(Collected data)

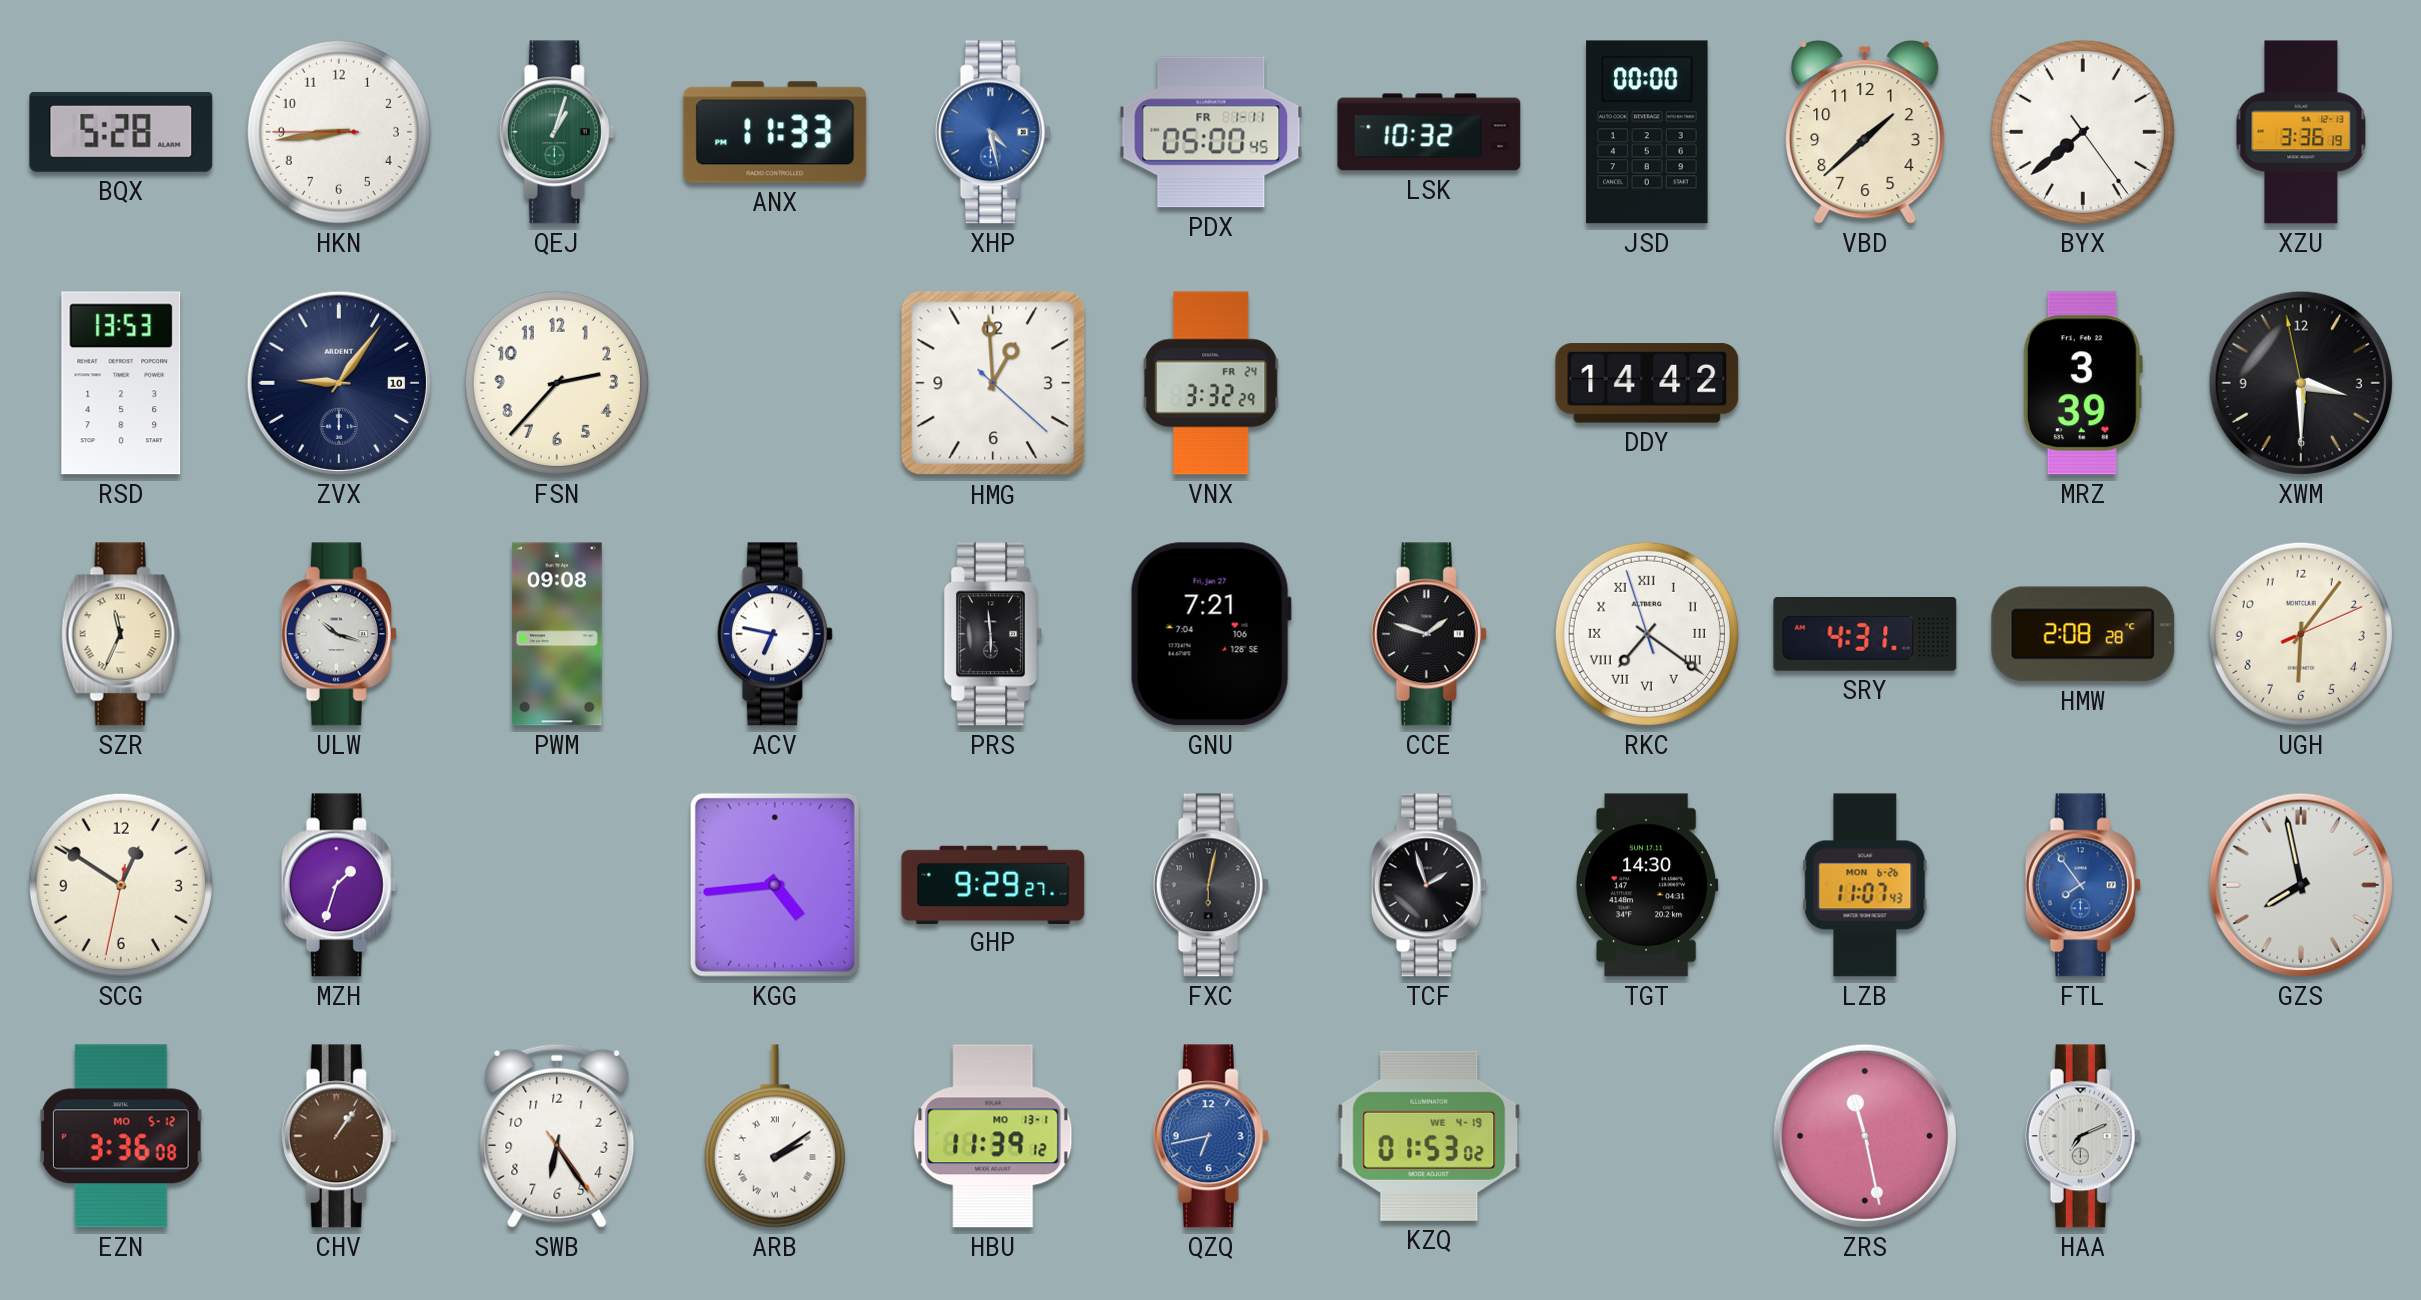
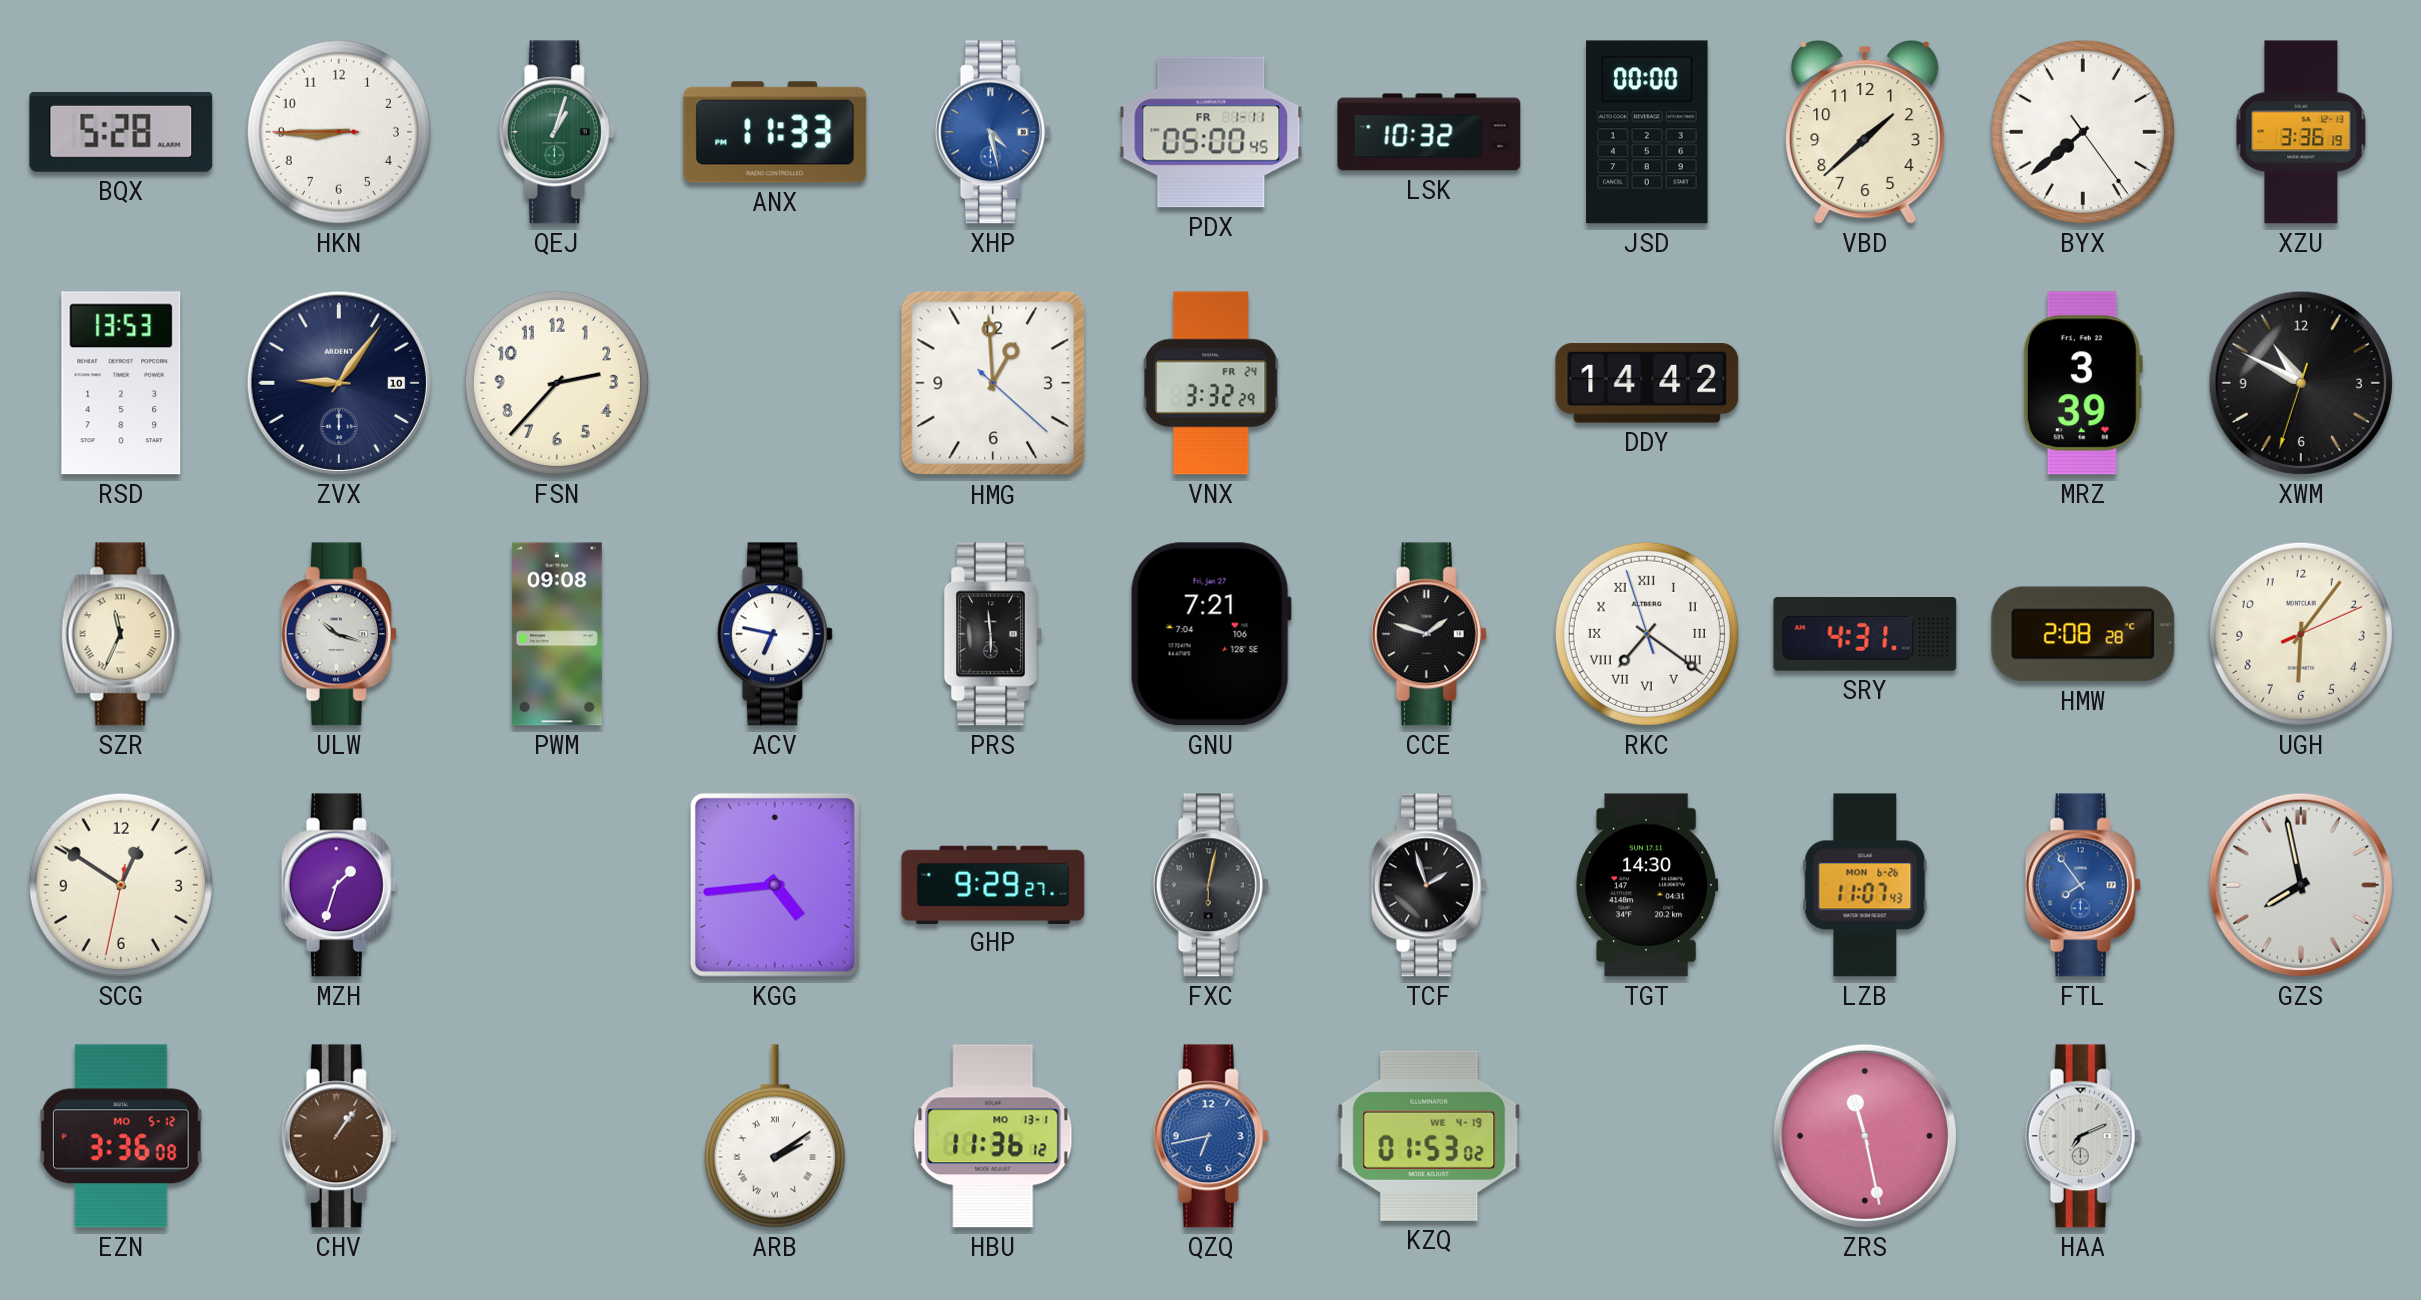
HKN: 8:43 -> 8:44
XWM: 3:29 -> 10:49
SWB: 6:24 -> none
HBU: 11:39 -> 11:36
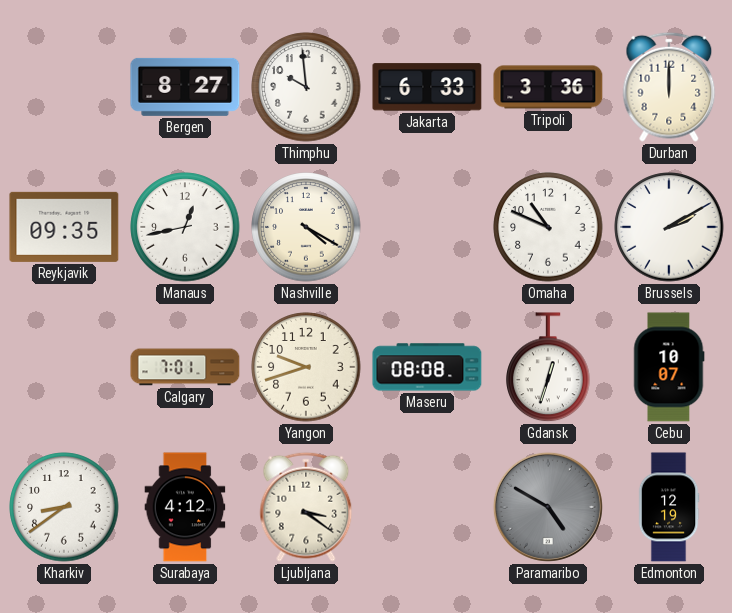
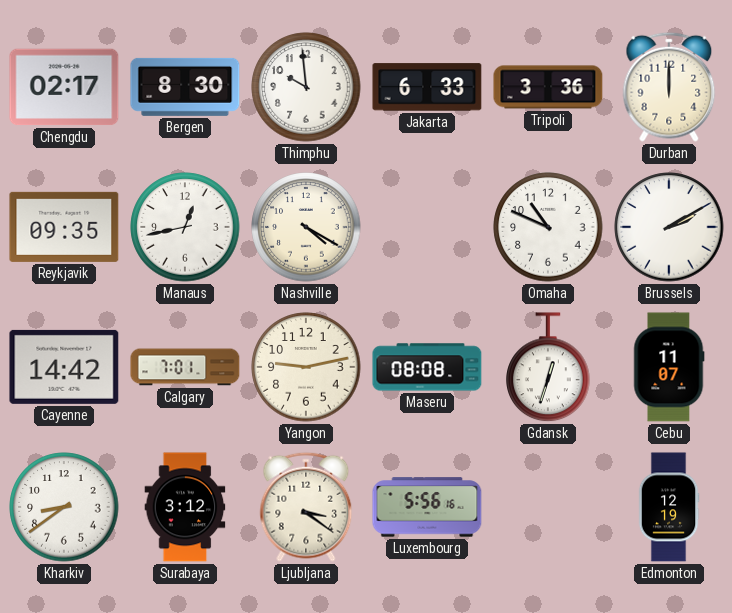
Chengdu: none -> 02:17
Bergen: 8:27 -> 8:30
Cayenne: none -> 14:42
Yangon: 9:42 -> 9:13
Cebu: 10:07 -> 11:07
Surabaya: 4:12 -> 3:12
Luxembourg: none -> 5:56
Paramaribo: 4:50 -> none
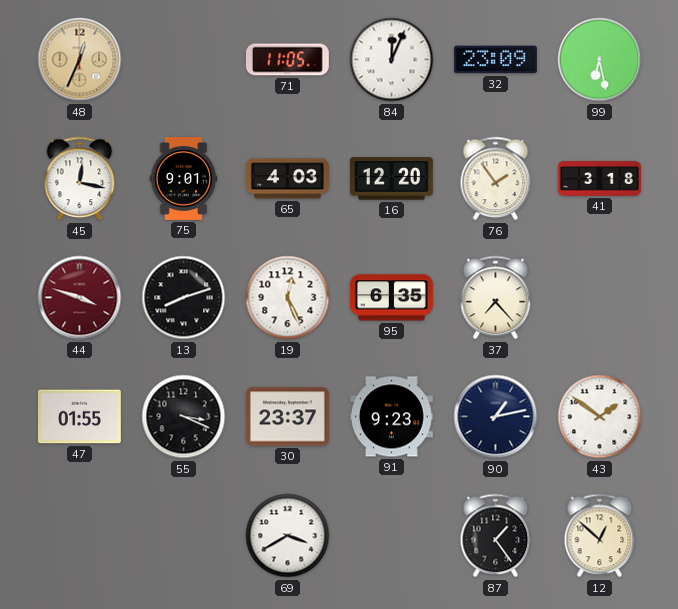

WORK TO DO
Can you reproduce every one of these lines character for character, leaving the pictures out?

EXERCISE ANSWER
HKN: 8:43 -> 8:44
XWM: 3:29 -> 10:49
SWB: 6:24 -> none
HBU: 11:39 -> 11:36
Chengdu: none -> 02:17
Bergen: 8:27 -> 8:30
Cayenne: none -> 14:42
Yangon: 9:42 -> 9:13
Cebu: 10:07 -> 11:07
Surabaya: 4:12 -> 3:12
Luxembourg: none -> 5:56
Paramaribo: 4:50 -> none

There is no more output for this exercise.